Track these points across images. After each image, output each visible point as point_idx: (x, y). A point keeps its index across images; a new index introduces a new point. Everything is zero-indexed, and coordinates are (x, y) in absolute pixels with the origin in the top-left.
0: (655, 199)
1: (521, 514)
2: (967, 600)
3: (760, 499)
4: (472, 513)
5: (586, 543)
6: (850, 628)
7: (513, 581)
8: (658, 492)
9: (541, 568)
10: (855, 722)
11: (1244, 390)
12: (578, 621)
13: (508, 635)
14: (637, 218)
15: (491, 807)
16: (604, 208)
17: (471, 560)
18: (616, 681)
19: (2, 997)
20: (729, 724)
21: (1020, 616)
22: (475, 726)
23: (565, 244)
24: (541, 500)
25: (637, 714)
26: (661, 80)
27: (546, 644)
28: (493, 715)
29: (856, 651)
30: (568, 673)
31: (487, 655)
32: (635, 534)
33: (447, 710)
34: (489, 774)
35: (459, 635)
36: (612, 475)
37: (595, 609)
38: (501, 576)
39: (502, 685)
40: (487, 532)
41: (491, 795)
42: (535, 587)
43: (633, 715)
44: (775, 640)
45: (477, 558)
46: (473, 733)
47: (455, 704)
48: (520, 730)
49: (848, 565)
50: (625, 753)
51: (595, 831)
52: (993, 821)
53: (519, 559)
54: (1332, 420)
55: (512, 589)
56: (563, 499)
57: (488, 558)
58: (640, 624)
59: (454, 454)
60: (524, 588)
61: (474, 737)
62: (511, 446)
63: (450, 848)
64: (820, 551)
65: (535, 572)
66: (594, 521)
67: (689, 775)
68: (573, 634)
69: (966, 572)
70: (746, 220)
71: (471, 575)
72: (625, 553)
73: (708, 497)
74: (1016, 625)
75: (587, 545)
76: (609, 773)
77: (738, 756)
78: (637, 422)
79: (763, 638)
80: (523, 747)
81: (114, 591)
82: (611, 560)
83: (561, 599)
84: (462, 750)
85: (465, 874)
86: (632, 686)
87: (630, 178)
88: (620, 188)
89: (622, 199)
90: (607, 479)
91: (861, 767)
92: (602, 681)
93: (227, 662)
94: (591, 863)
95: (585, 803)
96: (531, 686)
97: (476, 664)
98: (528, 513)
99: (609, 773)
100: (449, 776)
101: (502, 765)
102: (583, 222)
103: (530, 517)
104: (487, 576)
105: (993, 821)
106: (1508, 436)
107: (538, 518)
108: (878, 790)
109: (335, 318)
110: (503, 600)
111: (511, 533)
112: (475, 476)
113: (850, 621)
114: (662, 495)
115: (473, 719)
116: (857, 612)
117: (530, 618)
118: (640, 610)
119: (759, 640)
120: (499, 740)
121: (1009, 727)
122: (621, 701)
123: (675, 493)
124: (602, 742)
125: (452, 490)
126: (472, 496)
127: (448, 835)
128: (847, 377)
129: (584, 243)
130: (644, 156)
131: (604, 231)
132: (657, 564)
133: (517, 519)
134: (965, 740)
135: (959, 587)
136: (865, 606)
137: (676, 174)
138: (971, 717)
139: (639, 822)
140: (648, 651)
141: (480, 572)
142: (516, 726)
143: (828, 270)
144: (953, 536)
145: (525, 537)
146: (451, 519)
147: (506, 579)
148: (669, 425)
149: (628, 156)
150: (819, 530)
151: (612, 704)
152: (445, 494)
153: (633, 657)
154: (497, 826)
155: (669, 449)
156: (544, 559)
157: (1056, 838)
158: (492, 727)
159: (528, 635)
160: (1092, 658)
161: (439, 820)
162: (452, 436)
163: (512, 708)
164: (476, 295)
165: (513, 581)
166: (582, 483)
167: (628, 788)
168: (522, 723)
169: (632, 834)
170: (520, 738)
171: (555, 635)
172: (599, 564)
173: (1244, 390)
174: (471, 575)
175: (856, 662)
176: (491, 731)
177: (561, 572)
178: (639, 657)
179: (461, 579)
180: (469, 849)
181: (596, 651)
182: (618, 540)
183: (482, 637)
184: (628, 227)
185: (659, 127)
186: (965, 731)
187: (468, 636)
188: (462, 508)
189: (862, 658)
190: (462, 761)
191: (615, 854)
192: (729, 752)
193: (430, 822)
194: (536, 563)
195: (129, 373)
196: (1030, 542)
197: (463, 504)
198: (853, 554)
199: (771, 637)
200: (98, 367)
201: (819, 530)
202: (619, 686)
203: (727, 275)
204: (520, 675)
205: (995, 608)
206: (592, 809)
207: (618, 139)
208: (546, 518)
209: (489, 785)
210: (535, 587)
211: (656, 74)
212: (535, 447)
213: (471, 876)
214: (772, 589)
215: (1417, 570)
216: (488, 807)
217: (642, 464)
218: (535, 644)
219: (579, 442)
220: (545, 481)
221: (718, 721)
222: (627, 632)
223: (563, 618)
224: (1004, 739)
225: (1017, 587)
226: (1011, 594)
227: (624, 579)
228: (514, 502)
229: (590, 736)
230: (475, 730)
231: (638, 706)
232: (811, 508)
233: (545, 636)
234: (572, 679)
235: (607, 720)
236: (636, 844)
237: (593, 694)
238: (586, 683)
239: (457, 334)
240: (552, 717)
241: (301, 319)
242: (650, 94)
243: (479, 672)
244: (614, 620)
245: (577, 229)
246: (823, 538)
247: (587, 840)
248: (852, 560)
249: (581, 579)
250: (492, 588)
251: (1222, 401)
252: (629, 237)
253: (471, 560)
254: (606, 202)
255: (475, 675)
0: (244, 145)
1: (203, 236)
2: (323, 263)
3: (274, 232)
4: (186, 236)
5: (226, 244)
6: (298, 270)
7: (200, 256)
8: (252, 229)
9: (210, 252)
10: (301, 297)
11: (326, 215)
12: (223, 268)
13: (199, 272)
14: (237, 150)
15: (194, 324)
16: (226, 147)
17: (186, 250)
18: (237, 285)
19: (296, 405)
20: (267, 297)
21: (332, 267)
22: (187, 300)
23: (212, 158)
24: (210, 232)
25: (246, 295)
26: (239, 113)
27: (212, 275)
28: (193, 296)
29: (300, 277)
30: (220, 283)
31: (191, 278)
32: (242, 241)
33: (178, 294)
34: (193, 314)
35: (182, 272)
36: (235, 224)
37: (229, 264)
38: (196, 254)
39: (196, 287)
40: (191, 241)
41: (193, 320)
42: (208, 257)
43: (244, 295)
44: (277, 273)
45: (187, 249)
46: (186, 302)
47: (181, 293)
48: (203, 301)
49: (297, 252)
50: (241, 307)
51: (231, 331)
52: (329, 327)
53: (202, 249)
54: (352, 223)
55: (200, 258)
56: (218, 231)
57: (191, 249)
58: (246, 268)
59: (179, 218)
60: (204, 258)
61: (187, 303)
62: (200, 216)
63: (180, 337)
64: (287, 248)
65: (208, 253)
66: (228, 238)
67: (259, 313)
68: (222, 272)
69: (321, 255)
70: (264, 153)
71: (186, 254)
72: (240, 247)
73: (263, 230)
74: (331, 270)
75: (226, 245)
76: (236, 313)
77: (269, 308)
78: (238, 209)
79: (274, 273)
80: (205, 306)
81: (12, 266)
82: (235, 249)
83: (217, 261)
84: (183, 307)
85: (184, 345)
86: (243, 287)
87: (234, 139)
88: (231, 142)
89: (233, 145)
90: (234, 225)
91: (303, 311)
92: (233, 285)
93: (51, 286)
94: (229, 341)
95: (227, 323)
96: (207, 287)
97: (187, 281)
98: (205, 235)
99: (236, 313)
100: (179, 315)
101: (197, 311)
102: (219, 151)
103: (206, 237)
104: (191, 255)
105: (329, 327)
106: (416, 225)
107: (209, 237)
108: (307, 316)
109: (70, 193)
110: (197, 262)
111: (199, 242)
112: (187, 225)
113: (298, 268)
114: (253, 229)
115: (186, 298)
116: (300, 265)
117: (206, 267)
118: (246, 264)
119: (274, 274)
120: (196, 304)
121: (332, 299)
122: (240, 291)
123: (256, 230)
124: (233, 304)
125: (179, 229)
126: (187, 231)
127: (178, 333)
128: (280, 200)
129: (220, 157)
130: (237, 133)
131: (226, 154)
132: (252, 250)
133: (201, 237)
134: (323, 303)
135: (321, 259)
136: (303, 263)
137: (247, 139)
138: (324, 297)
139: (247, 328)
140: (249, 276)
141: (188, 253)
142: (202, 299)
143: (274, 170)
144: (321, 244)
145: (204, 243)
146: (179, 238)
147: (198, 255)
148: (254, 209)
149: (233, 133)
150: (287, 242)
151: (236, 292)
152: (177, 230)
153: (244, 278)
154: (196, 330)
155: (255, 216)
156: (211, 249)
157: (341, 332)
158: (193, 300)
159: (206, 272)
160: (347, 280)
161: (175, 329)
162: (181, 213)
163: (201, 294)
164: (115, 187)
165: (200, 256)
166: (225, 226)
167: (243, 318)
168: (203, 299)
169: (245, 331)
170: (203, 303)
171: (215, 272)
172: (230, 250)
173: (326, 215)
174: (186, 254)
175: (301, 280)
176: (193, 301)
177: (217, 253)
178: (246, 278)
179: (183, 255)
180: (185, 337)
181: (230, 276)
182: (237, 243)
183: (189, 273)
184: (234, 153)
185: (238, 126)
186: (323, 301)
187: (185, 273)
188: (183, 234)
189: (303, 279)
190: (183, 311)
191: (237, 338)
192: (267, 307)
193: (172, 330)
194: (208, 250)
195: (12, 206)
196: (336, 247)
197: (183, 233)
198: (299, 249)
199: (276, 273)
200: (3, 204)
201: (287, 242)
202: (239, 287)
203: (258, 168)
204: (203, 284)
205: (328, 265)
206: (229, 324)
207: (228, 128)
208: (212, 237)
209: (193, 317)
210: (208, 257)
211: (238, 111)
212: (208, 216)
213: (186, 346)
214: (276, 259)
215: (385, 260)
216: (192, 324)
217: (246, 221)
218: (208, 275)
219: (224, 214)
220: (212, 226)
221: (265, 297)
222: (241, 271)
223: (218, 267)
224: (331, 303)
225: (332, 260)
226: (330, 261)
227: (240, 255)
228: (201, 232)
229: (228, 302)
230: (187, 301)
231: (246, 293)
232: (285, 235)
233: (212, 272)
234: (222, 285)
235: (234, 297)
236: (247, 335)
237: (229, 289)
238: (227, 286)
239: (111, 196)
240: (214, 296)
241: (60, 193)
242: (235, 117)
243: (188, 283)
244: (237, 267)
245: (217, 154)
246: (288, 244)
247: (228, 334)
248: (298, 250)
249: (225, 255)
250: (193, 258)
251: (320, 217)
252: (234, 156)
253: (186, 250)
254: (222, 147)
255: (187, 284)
────────────────
— DIRECTIONS FOR THIS TASK —
Reproduce the lines verbatim, from the first one down through the one containing "81: (114, 591)", with both ends included.

— THE RESPONSE —
Track these points across images. After each image, output each visible point as point_idx: (x, y). A point keeps its index across images; a new index introduces a new point. Everything is zero-indexed, and coordinates are (x, y) in absolute pixels with the origin in the top-left.
0: (655, 199)
1: (521, 514)
2: (967, 600)
3: (760, 499)
4: (472, 513)
5: (586, 543)
6: (850, 628)
7: (513, 581)
8: (658, 492)
9: (541, 568)
10: (855, 722)
11: (1244, 390)
12: (578, 621)
13: (508, 635)
14: (637, 218)
15: (491, 807)
16: (604, 208)
17: (471, 560)
18: (616, 681)
19: (2, 997)
20: (729, 724)
21: (1020, 616)
22: (475, 726)
23: (565, 244)
24: (541, 500)
25: (637, 714)
26: (661, 80)
27: (546, 644)
28: (493, 715)
29: (856, 651)
30: (568, 673)
31: (487, 655)
32: (635, 534)
33: (447, 710)
34: (489, 774)
35: (459, 635)
36: (612, 475)
37: (595, 609)
38: (501, 576)
39: (502, 685)
40: (487, 532)
41: (491, 795)
42: (535, 587)
43: (633, 715)
44: (775, 640)
45: (477, 558)
46: (473, 733)
47: (455, 704)
48: (520, 730)
49: (848, 565)
50: (625, 753)
51: (595, 831)
52: (993, 821)
53: (519, 559)
54: (1332, 420)
55: (512, 589)
56: (563, 499)
57: (488, 558)
58: (640, 624)
59: (454, 454)
60: (524, 588)
61: (474, 737)
62: (511, 446)
63: (450, 848)
64: (820, 551)
65: (535, 572)
66: (594, 521)
67: (689, 775)
68: (573, 634)
69: (966, 572)
70: (746, 220)
71: (471, 575)
72: (625, 553)
73: (708, 497)
74: (1016, 625)
75: (587, 545)
76: (609, 773)
77: (738, 756)
78: (637, 422)
79: (763, 638)
80: (523, 747)
81: (114, 591)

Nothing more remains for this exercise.